▶ [Consigne]: Transcrivez l'ensemble des entrées ci-dessous sous forme de liste JSON de chaînes, à raison d'une chaîne par ligne. Omettez les lignes vides et les images.

···

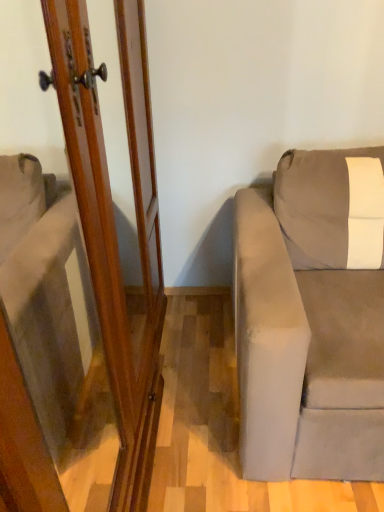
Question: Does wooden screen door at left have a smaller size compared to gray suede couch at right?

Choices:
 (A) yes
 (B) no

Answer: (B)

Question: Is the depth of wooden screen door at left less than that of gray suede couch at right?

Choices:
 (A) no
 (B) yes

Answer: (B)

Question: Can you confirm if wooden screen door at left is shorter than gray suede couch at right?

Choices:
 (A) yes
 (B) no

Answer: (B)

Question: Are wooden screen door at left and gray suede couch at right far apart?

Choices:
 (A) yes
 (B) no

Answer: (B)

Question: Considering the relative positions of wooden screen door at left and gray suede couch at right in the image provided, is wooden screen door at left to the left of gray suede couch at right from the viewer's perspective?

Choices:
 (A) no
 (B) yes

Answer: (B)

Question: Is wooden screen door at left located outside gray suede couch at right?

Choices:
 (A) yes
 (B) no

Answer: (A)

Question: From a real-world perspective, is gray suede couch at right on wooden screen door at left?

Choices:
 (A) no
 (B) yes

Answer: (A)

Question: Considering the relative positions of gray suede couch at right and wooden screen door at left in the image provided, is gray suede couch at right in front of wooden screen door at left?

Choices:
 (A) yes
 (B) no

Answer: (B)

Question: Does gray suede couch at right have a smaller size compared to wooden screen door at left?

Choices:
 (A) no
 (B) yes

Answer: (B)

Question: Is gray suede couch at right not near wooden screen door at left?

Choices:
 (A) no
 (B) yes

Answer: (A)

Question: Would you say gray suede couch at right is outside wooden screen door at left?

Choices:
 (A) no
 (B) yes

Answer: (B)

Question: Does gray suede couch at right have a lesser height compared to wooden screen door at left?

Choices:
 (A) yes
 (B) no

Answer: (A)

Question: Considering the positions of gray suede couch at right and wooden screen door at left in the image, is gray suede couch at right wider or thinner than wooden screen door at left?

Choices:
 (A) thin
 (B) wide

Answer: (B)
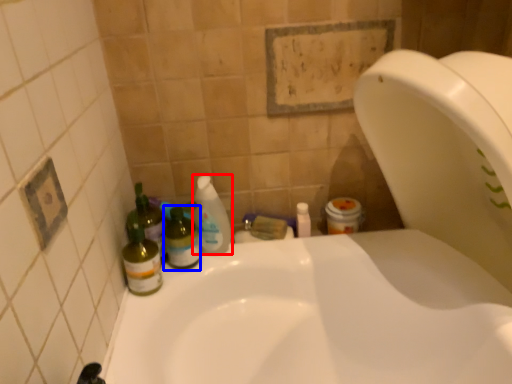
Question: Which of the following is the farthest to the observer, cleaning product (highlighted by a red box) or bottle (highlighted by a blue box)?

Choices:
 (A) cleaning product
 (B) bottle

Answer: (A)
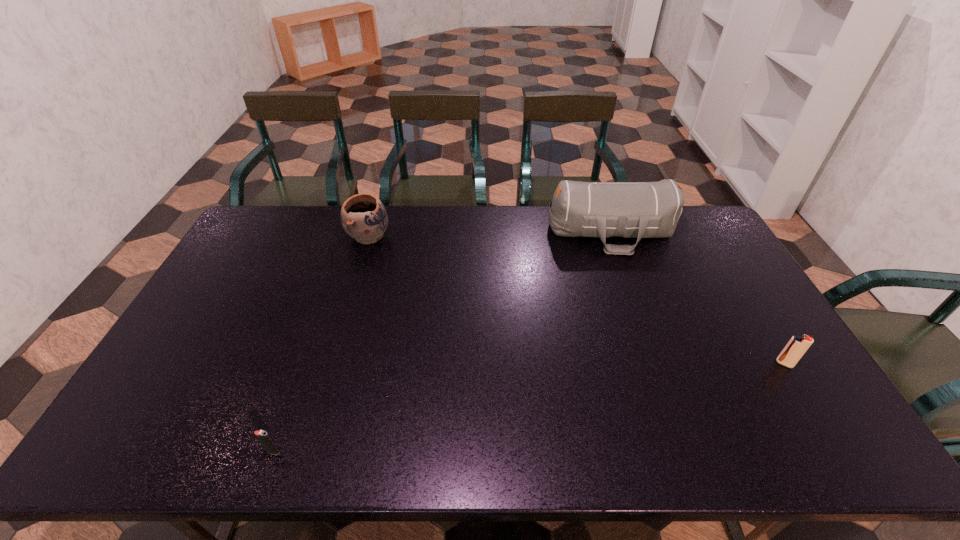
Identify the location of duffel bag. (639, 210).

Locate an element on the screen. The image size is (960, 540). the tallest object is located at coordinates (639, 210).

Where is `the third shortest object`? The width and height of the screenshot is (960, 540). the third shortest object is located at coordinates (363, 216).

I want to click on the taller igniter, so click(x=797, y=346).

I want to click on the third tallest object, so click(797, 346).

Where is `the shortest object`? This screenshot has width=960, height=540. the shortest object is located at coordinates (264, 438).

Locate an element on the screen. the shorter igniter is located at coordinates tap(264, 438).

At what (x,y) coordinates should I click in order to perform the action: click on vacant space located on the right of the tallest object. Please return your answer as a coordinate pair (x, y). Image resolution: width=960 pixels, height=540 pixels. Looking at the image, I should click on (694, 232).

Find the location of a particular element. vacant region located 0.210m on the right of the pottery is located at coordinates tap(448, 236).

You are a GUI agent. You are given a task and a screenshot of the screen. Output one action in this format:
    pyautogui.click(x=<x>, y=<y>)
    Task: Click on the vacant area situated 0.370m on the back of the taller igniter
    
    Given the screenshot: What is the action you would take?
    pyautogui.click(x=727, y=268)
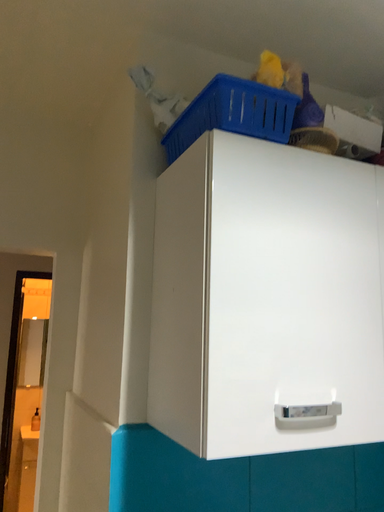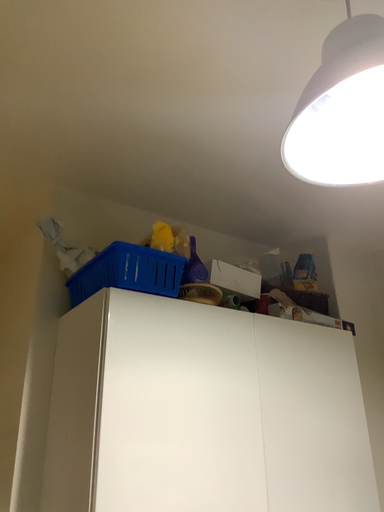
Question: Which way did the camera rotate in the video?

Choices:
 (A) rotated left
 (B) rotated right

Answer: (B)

···

▶ [Bonne réponse]:
[
  "Question: Does wooden screen door at left have a smaller size compared to gray suede couch at right?",
  "Choices:",
  " (A) yes",
  " (B) no",
  "Answer: (B)",
  "Question: Is the depth of wooden screen door at left less than that of gray suede couch at right?",
  "Choices:",
  " (A) no",
  " (B) yes",
  "Answer: (B)",
  "Question: Can you confirm if wooden screen door at left is shorter than gray suede couch at right?",
  "Choices:",
  " (A) yes",
  " (B) no",
  "Answer: (B)",
  "Question: Are wooden screen door at left and gray suede couch at right far apart?",
  "Choices:",
  " (A) yes",
  " (B) no",
  "Answer: (B)",
  "Question: Considering the relative positions of wooden screen door at left and gray suede couch at right in the image provided, is wooden screen door at left to the left of gray suede couch at right from the viewer's perspective?",
  "Choices:",
  " (A) no",
  " (B) yes",
  "Answer: (B)",
  "Question: Is wooden screen door at left located outside gray suede couch at right?",
  "Choices:",
  " (A) yes",
  " (B) no",
  "Answer: (A)",
  "Question: From a real-world perspective, is gray suede couch at right on wooden screen door at left?",
  "Choices:",
  " (A) no",
  " (B) yes",
  "Answer: (A)",
  "Question: Considering the relative positions of gray suede couch at right and wooden screen door at left in the image provided, is gray suede couch at right in front of wooden screen door at left?",
  "Choices:",
  " (A) yes",
  " (B) no",
  "Answer: (B)",
  "Question: Does gray suede couch at right have a smaller size compared to wooden screen door at left?",
  "Choices:",
  " (A) no",
  " (B) yes",
  "Answer: (B)",
  "Question: Is gray suede couch at right not near wooden screen door at left?",
  "Choices:",
  " (A) no",
  " (B) yes",
  "Answer: (A)",
  "Question: Would you say gray suede couch at right is outside wooden screen door at left?",
  "Choices:",
  " (A) no",
  " (B) yes",
  "Answer: (B)",
  "Question: Does gray suede couch at right have a lesser height compared to wooden screen door at left?",
  "Choices:",
  " (A) yes",
  " (B) no",
  "Answer: (A)",
  "Question: Considering the positions of gray suede couch at right and wooden screen door at left in the image, is gray suede couch at right wider or thinner than wooden screen door at left?",
  "Choices:",
  " (A) thin",
  " (B) wide",
  "Answer: (B)",
  "Question: Which of the following is the farthest to the observer, cleaning product (highlighted by a red box) or bottle (highlighted by a blue box)?",
  "Choices:",
  " (A) cleaning product",
  " (B) bottle",
  "Answer: (A)",
  "Identify the location of duffel bag. (639, 210).",
  "Locate an element on the screen. The image size is (960, 540). the tallest object is located at coordinates (639, 210).",
  "Where is `the third shortest object`? The width and height of the screenshot is (960, 540). the third shortest object is located at coordinates (363, 216).",
  "I want to click on the taller igniter, so click(x=797, y=346).",
  "I want to click on the third tallest object, so click(797, 346).",
  "Where is `the shortest object`? This screenshot has width=960, height=540. the shortest object is located at coordinates (264, 438).",
  "Locate an element on the screen. the shorter igniter is located at coordinates tap(264, 438).",
  "At what (x,y) coordinates should I click in order to perform the action: click on vacant space located on the right of the tallest object. Please return your answer as a coordinate pair (x, y). Image resolution: width=960 pixels, height=540 pixels. Looking at the image, I should click on (694, 232).",
  "Find the location of a particular element. vacant region located 0.210m on the right of the pottery is located at coordinates tap(448, 236).",
  "You are a GUI agent. You are given a task and a screenshot of the screen. Output one action in this format:",
  "    pyautogui.click(x=<x>, y=<y>)",
  "    Task: Click on the vacant area situated 0.370m on the back of the taller igniter",
  "    Given the screenshot: What is the action you would take?",
  "    pyautogui.click(x=727, y=268)",
  "Question: Which way did the camera rotate in the video?",
  "Choices:",
  " (A) rotated left",
  " (B) rotated right",
  "Answer: (B)"
]